What is being asked
Your reply must contain the full listing below, reproduced exactly, but no pictures.

Information provided
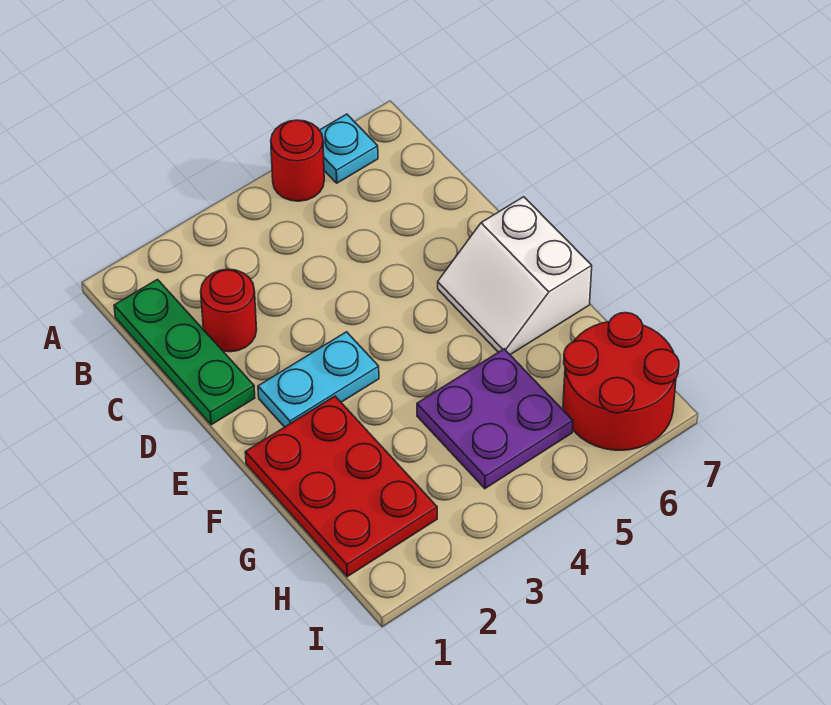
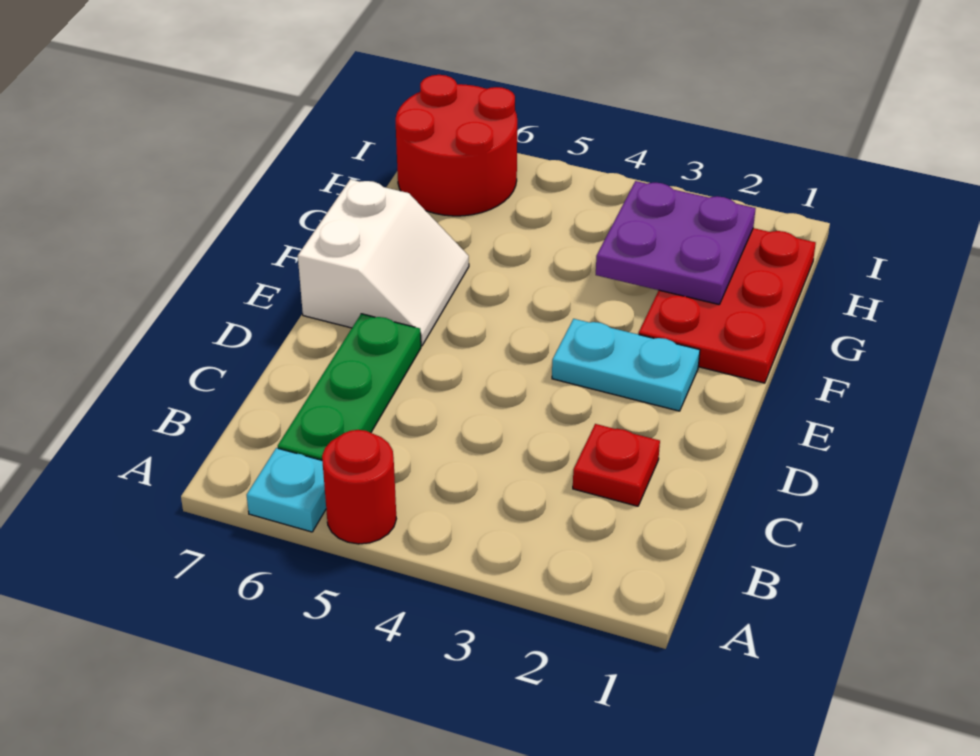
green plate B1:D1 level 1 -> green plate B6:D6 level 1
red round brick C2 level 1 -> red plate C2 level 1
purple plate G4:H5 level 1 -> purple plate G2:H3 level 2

Exercise output
green plate B1:D1 level 1 -> green plate B6:D6 level 1
red round brick C2 level 1 -> red plate C2 level 1
purple plate G4:H5 level 1 -> purple plate G2:H3 level 2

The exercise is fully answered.